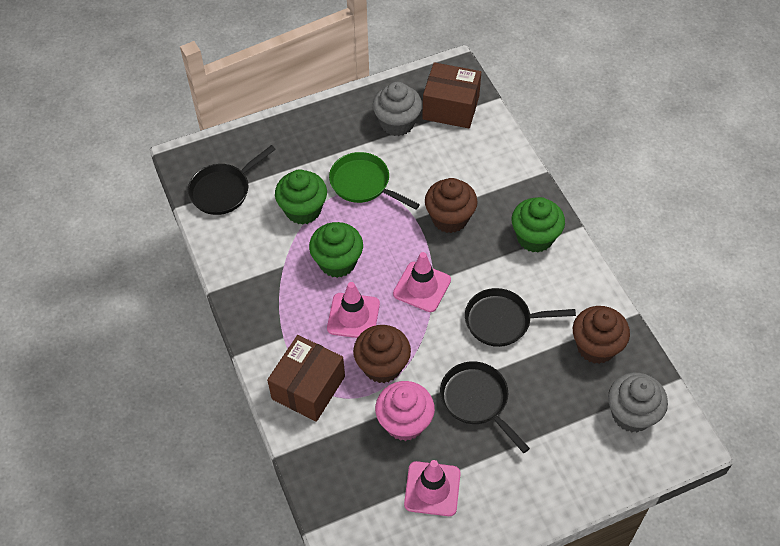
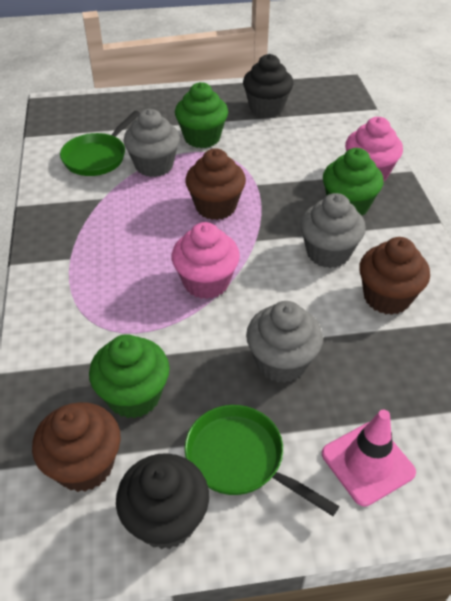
black cupcake: 0 -> 2
black pan: 3 -> 0
brown box: 2 -> 0
green pan: 1 -> 2
grey cupcake: 2 -> 3
pink cupcake: 1 -> 2
pink traffic cone: 3 -> 1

**TASK TO COMPLETE:** Begin with the line that contains "green pan: 1 -> 2" and print each line exactly until the data ends, including the last line.

**YOUR RESPONSE:**
green pan: 1 -> 2
grey cupcake: 2 -> 3
pink cupcake: 1 -> 2
pink traffic cone: 3 -> 1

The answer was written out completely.